*** Opening of MATERIAL FOR THIS EXERCISE ***

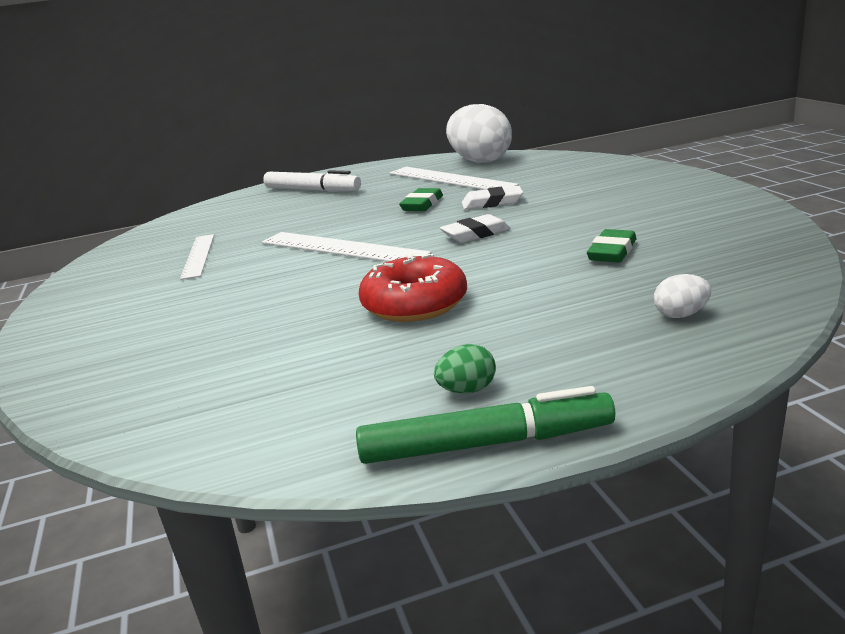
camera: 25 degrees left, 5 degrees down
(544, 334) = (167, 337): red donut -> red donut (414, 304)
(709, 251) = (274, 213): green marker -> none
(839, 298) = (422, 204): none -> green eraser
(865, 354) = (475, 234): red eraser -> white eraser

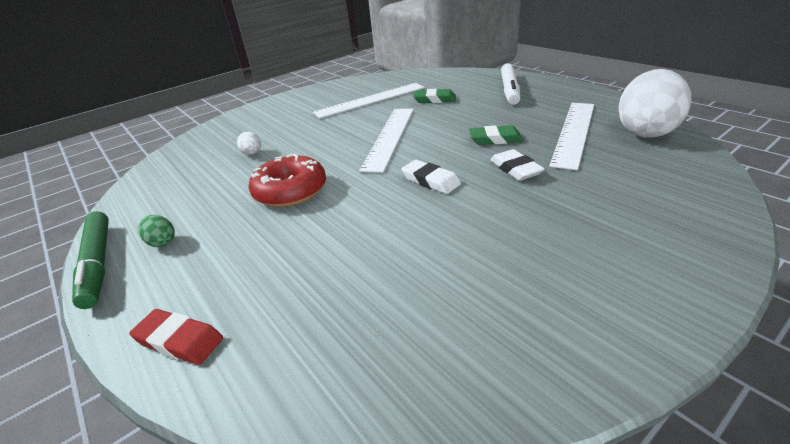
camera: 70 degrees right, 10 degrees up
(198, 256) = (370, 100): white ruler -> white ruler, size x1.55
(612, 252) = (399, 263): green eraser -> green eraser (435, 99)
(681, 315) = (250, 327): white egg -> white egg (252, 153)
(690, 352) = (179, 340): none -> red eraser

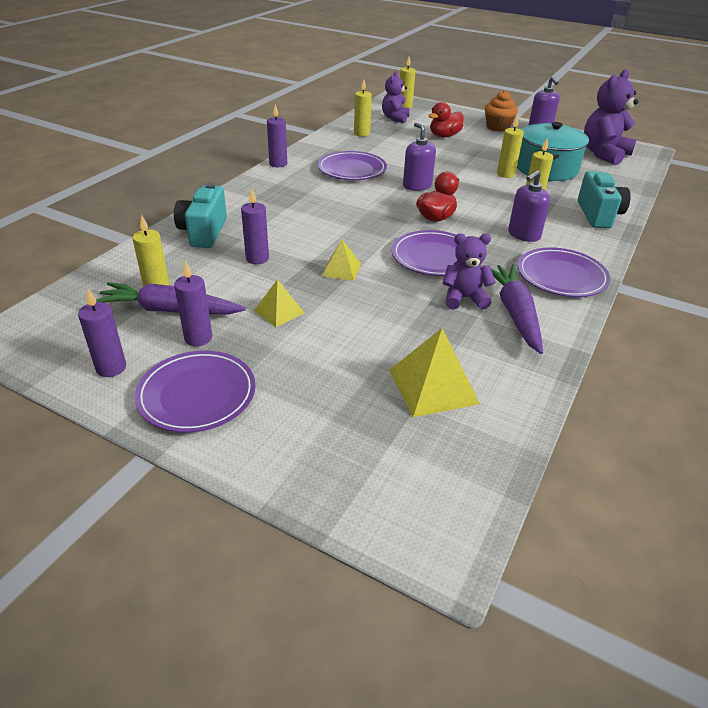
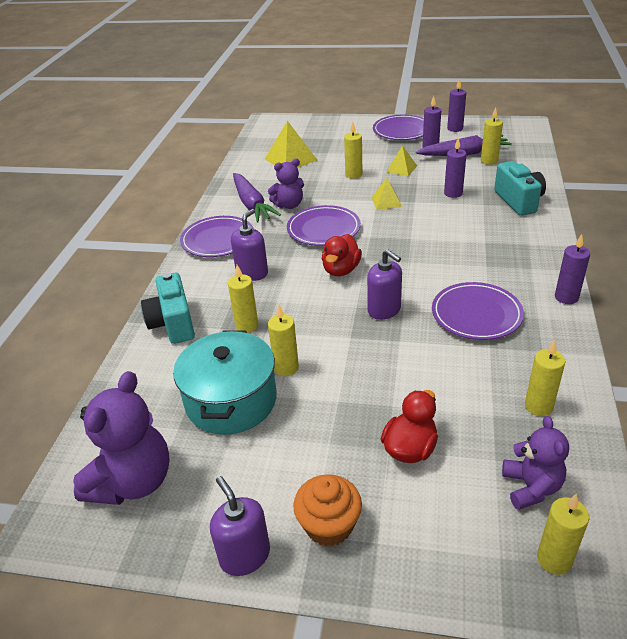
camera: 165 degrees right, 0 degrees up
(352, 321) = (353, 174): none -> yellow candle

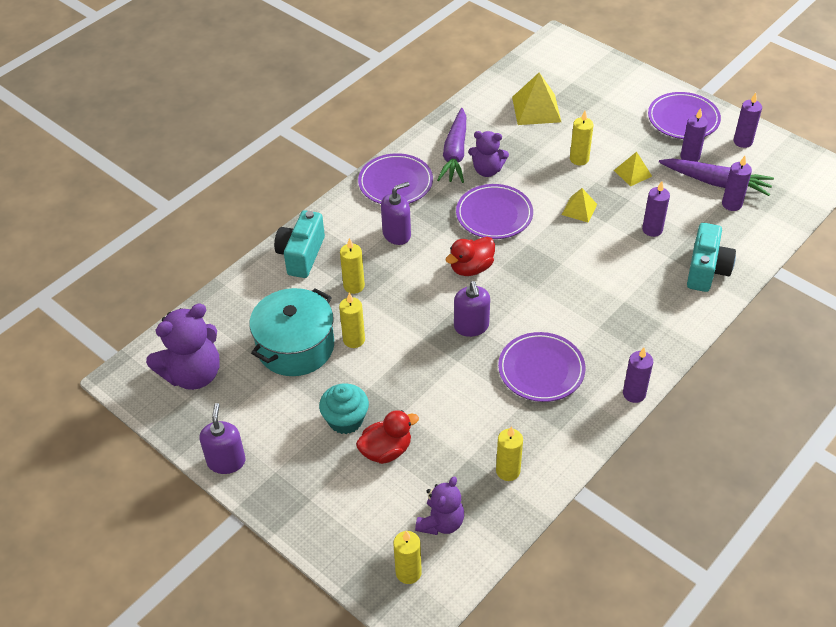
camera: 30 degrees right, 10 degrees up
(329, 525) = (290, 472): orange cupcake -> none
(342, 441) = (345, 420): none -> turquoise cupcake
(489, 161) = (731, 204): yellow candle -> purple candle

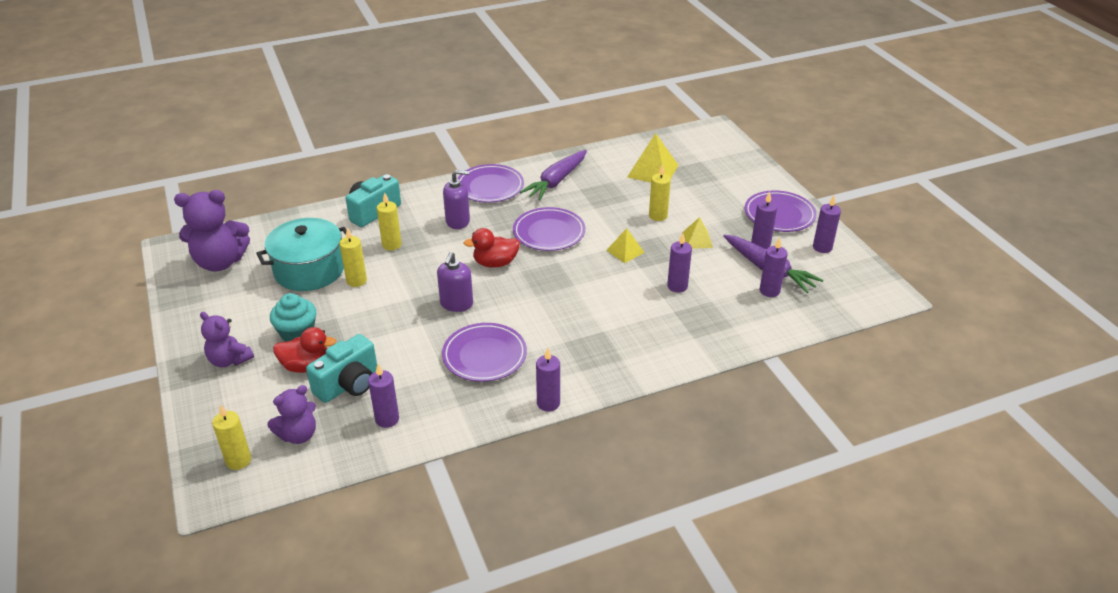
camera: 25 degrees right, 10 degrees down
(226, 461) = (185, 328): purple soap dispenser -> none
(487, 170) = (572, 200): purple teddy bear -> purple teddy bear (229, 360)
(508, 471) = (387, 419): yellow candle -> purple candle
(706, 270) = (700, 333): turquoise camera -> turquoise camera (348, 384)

*** Close of MATERIAL FOR THIS EXERCISE ***

**REQUIREMENT**
Lines from the one above containing "(690, 352) = (179, 340): none -> red eraser" down to the one containing "(508, 471) = (387, 419): yellow" should be transcribed exactly, with both ends kept and no pictures.

**TASK OUTPUT**
(690, 352) = (179, 340): none -> red eraser

camera: 165 degrees right, 0 degrees up
(352, 321) = (353, 174): none -> yellow candle

camera: 30 degrees right, 10 degrees up
(329, 525) = (290, 472): orange cupcake -> none
(342, 441) = (345, 420): none -> turquoise cupcake
(489, 161) = (731, 204): yellow candle -> purple candle

camera: 25 degrees right, 10 degrees down
(226, 461) = (185, 328): purple soap dispenser -> none
(487, 170) = (572, 200): purple teddy bear -> purple teddy bear (229, 360)
(508, 471) = (387, 419): yellow candle -> purple candle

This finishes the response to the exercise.